Your copy should match the records below word for word and contain no pictures.

[Entries taken from a collection]
================================

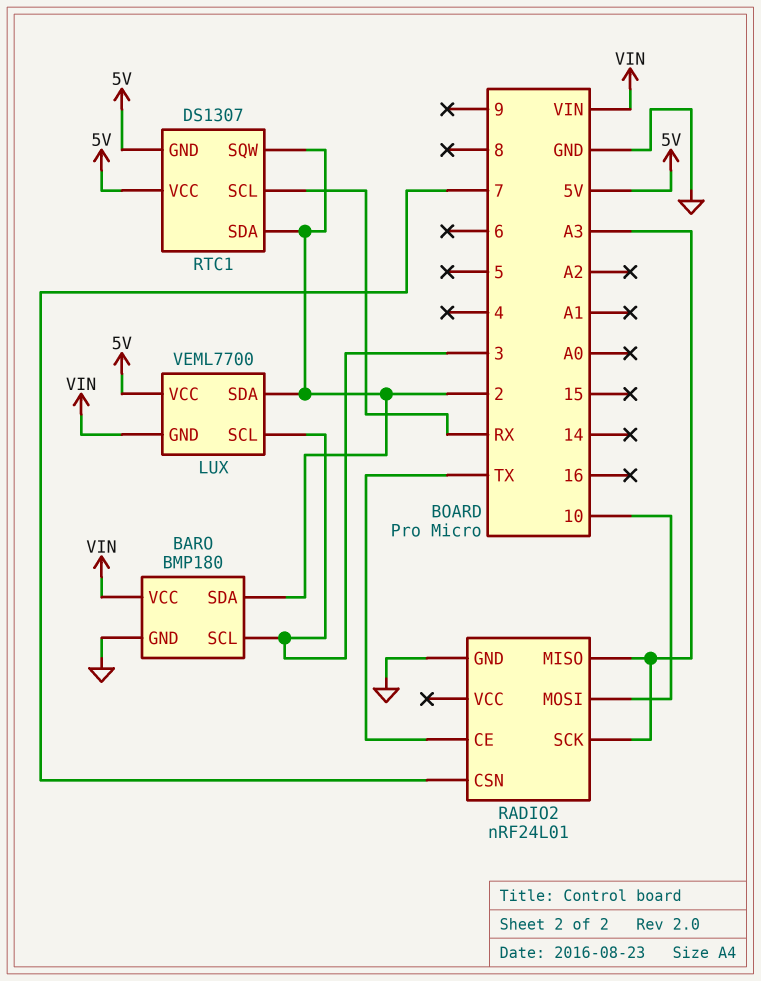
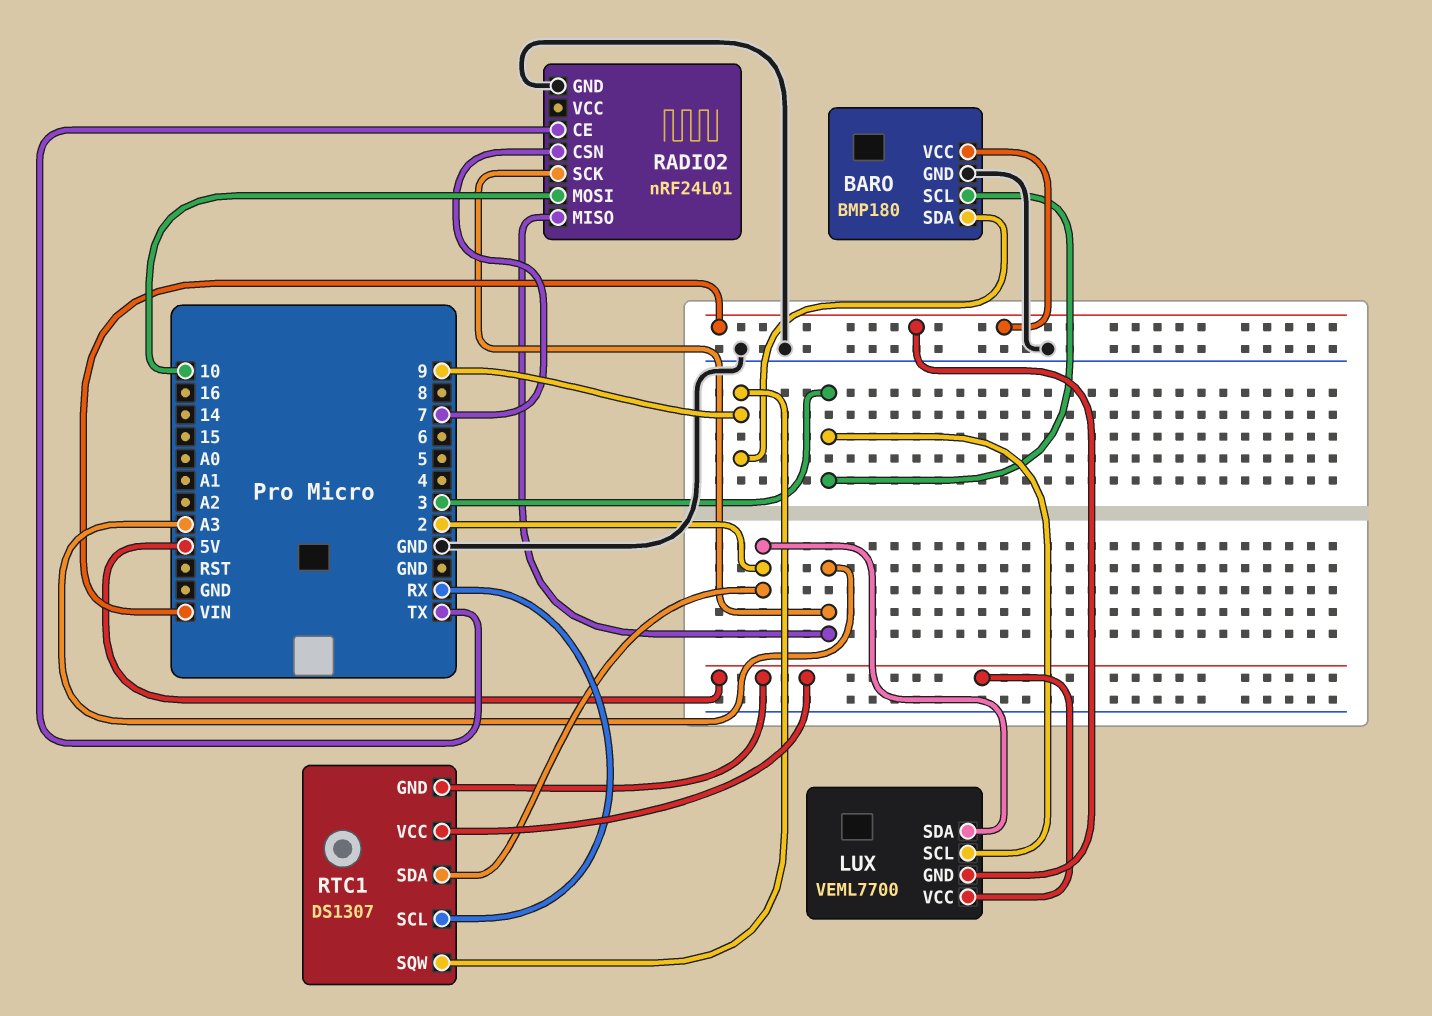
BARO pin SDA: 2 -> 9
RTC1 pin SQW: 2 -> 9

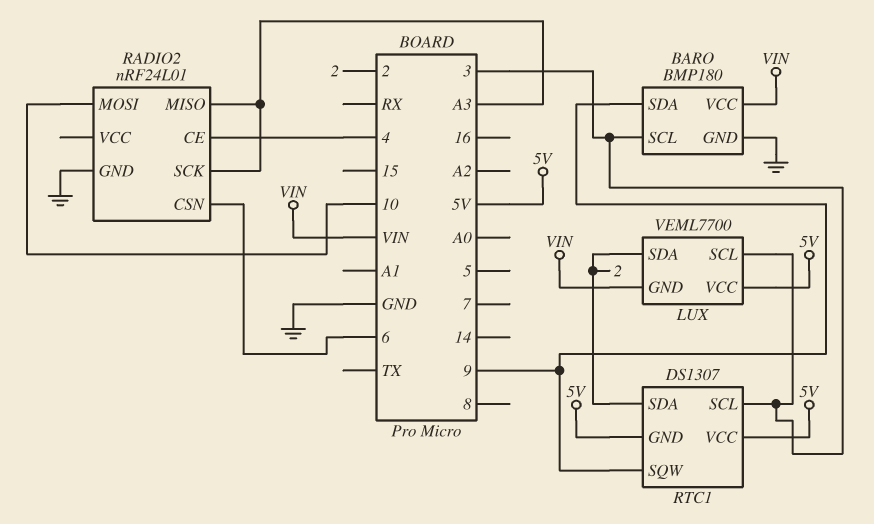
RADIO2 pin CE: TX -> 4
RADIO2 pin CSN: 7 -> 6
RTC1 pin SCL: RX -> 3

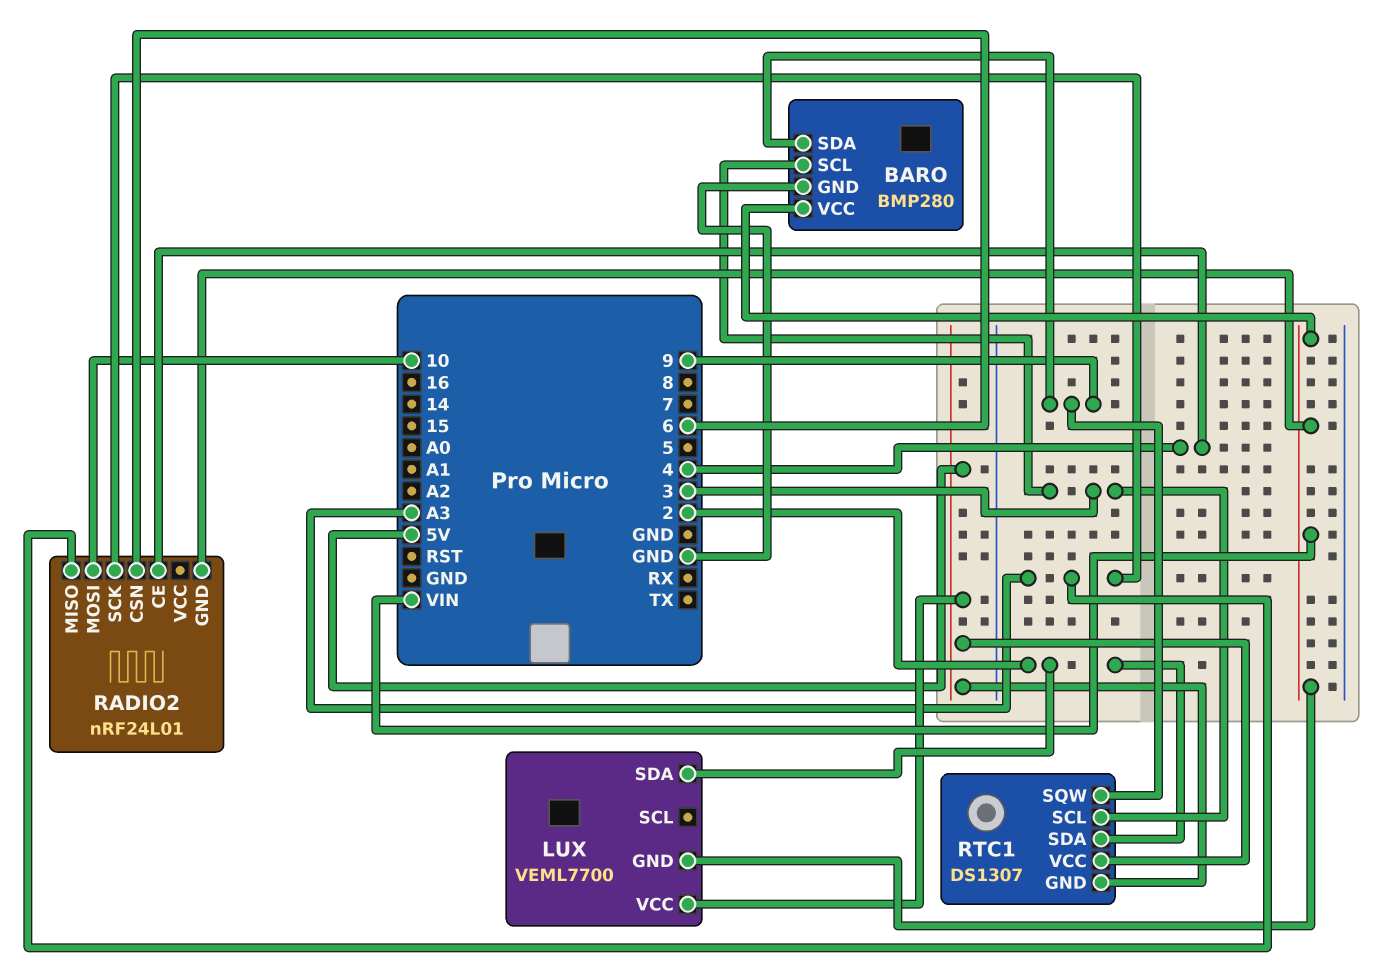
BARO: BMP180 -> BMP280
LUX pin SCL: 3 -> none
RADIO2 pin GND: GND -> VIN

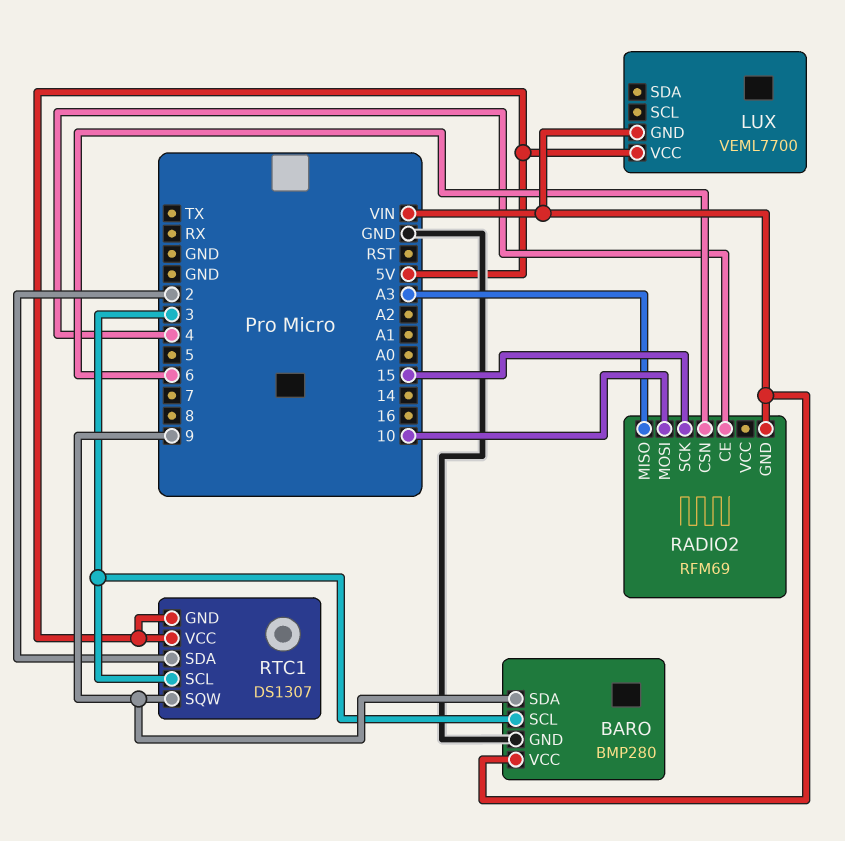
LUX pin SDA: 2 -> none
RADIO2: nRF24L01 -> RFM69
RADIO2 pin SCK: A3 -> 15

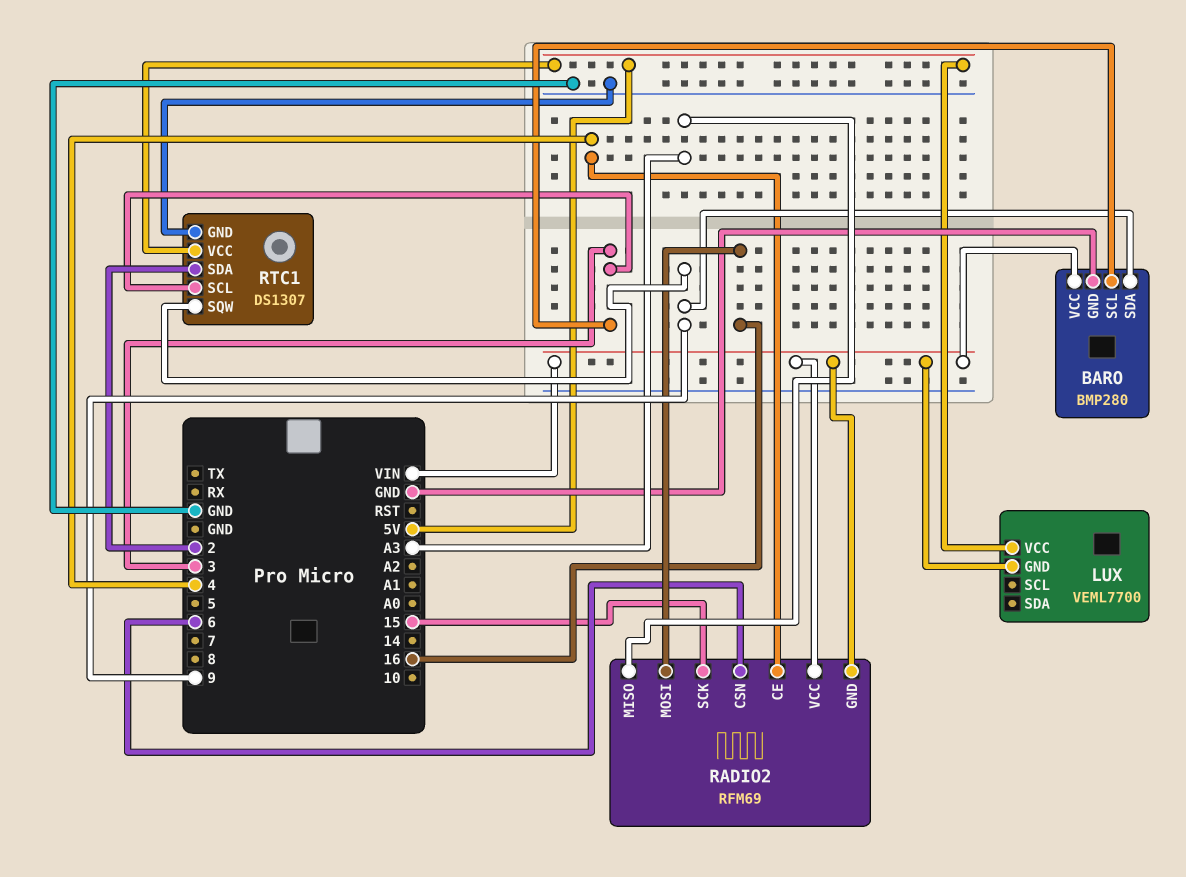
RADIO2 pin MOSI: 10 -> 16
RADIO2 pin VCC: none -> VIN
RTC1 pin GND: 5V -> GND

================================

» ANSWER FOR THIS EXERCISE
BARO pin SDA: 2 -> 9
RTC1 pin SQW: 2 -> 9

RADIO2 pin CE: TX -> 4
RADIO2 pin CSN: 7 -> 6
RTC1 pin SCL: RX -> 3

BARO: BMP180 -> BMP280
LUX pin SCL: 3 -> none
RADIO2 pin GND: GND -> VIN

LUX pin SDA: 2 -> none
RADIO2: nRF24L01 -> RFM69
RADIO2 pin SCK: A3 -> 15

RADIO2 pin MOSI: 10 -> 16
RADIO2 pin VCC: none -> VIN
RTC1 pin GND: 5V -> GND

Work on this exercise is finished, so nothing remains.